◆ DATA LISTING
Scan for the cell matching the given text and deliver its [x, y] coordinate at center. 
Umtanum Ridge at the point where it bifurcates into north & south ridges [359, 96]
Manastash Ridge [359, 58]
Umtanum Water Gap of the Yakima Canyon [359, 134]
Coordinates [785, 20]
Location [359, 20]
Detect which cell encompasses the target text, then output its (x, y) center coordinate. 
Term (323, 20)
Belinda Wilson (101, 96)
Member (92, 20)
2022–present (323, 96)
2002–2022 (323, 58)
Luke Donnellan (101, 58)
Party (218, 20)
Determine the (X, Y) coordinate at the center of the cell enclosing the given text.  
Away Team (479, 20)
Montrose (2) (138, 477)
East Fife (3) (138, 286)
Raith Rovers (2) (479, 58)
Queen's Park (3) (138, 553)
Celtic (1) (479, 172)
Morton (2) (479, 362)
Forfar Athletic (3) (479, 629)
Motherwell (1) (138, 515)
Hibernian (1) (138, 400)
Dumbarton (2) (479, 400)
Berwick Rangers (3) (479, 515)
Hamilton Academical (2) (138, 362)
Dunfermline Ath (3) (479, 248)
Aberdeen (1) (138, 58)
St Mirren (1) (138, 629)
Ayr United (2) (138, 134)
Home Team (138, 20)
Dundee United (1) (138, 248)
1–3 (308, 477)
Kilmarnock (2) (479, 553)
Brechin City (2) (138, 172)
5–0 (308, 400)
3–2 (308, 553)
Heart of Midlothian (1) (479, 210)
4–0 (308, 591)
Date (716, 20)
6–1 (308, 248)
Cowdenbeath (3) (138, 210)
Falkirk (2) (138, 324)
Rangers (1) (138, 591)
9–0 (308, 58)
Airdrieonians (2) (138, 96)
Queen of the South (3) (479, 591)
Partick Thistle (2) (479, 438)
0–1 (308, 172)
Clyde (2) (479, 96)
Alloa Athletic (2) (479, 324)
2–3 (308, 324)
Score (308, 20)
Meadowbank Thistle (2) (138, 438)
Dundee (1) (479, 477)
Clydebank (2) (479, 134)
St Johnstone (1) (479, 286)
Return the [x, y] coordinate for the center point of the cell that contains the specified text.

◆ WRITTEN REQUEST
Duplicate the stretch of rows from the first line through the line containing "Kilmarnock (2) (479, 553)", both ends included, reproducing each line character for character.

◆ FINISHED TASK
Scan for the cell matching the given text and deliver its [x, y] coordinate at center. 
Umtanum Ridge at the point where it bifurcates into north & south ridges [359, 96]
Manastash Ridge [359, 58]
Umtanum Water Gap of the Yakima Canyon [359, 134]
Coordinates [785, 20]
Location [359, 20]
Detect which cell encompasses the target text, then output its (x, y) center coordinate. 
Term (323, 20)
Belinda Wilson (101, 96)
Member (92, 20)
2022–present (323, 96)
2002–2022 (323, 58)
Luke Donnellan (101, 58)
Party (218, 20)
Determine the (X, Y) coordinate at the center of the cell enclosing the given text.  
Away Team (479, 20)
Montrose (2) (138, 477)
East Fife (3) (138, 286)
Raith Rovers (2) (479, 58)
Queen's Park (3) (138, 553)
Celtic (1) (479, 172)
Morton (2) (479, 362)
Forfar Athletic (3) (479, 629)
Motherwell (1) (138, 515)
Hibernian (1) (138, 400)
Dumbarton (2) (479, 400)
Berwick Rangers (3) (479, 515)
Hamilton Academical (2) (138, 362)
Dunfermline Ath (3) (479, 248)
Aberdeen (1) (138, 58)
St Mirren (1) (138, 629)
Ayr United (2) (138, 134)
Home Team (138, 20)
Dundee United (1) (138, 248)
1–3 (308, 477)
Kilmarnock (2) (479, 553)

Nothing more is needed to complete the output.